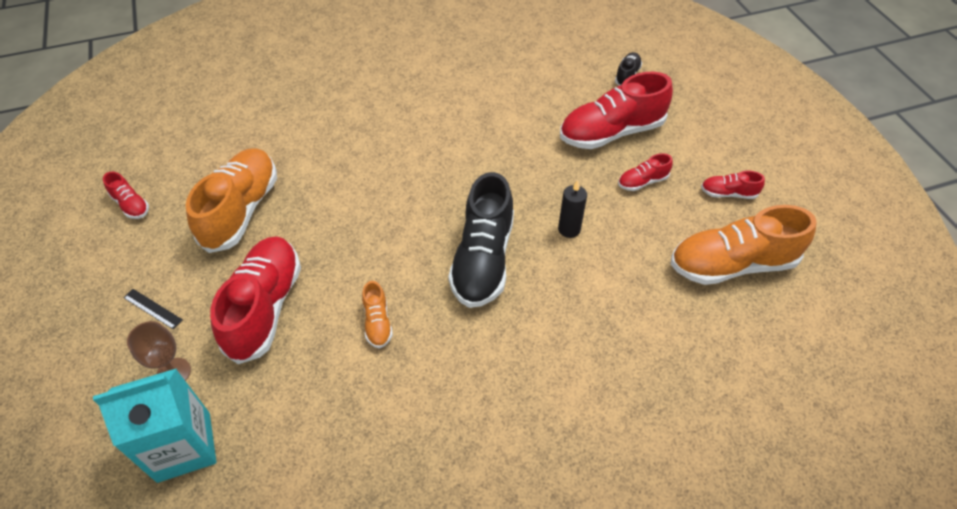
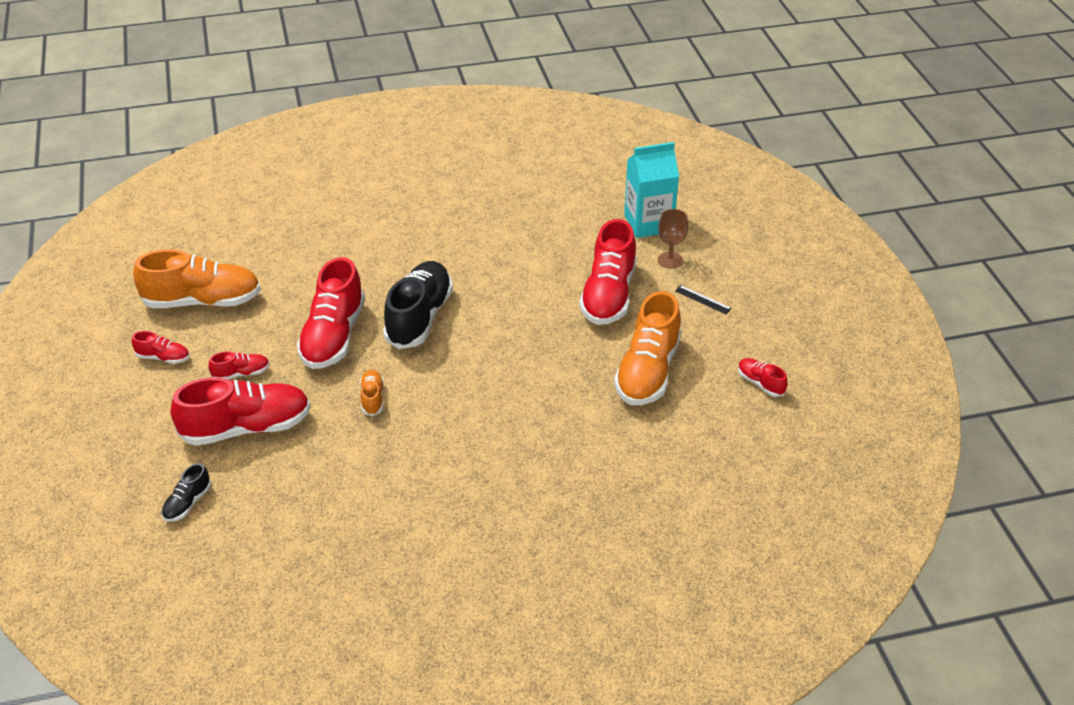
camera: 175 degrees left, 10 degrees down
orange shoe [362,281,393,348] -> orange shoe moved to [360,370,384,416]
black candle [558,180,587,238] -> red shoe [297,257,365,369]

____________

#### Work order
Scan the listing and report each line where the word "shoe" shows up.

#### Finished task
orange shoe [362,281,393,348] -> orange shoe moved to [360,370,384,416]
black candle [558,180,587,238] -> red shoe [297,257,365,369]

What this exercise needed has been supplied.